What the exercise asks ->
Give as output the line that contains "white ruler: [202,586,229,666]", followed by every remaining line of the entries, unchanged and with nothing added.

Records contained in a dataset:
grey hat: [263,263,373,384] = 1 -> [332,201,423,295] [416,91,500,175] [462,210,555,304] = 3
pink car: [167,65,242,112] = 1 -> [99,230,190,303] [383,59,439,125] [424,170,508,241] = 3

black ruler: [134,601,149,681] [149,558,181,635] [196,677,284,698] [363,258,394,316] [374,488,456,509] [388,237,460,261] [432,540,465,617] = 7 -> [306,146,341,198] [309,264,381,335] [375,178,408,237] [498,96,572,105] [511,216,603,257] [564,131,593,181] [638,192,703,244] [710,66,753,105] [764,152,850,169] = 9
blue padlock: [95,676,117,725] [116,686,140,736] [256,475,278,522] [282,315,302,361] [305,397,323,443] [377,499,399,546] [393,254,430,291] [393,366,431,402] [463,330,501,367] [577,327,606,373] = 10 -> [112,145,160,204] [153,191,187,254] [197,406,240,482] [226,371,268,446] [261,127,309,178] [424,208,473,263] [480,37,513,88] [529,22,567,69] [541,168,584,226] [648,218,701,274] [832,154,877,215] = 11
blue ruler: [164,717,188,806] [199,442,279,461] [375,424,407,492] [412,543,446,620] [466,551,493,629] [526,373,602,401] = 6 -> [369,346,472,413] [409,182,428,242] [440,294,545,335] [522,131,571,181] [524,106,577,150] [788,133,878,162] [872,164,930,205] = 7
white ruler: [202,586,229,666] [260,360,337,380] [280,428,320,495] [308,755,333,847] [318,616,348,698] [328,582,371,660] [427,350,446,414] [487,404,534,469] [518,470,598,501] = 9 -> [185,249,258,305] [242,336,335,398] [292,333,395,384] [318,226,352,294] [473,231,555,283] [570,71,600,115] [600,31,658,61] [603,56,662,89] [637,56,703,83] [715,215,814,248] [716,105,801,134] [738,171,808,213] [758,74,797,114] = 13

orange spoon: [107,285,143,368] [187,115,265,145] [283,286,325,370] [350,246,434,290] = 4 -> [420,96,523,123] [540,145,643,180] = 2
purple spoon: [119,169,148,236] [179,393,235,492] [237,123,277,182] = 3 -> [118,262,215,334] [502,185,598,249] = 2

The answer ->
white ruler: [202,586,229,666] [260,360,337,380] [280,428,320,495] [308,755,333,847] [318,616,348,698] [328,582,371,660] [427,350,446,414] [487,404,534,469] [518,470,598,501] = 9 -> [185,249,258,305] [242,336,335,398] [292,333,395,384] [318,226,352,294] [473,231,555,283] [570,71,600,115] [600,31,658,61] [603,56,662,89] [637,56,703,83] [715,215,814,248] [716,105,801,134] [738,171,808,213] [758,74,797,114] = 13

orange spoon: [107,285,143,368] [187,115,265,145] [283,286,325,370] [350,246,434,290] = 4 -> [420,96,523,123] [540,145,643,180] = 2
purple spoon: [119,169,148,236] [179,393,235,492] [237,123,277,182] = 3 -> [118,262,215,334] [502,185,598,249] = 2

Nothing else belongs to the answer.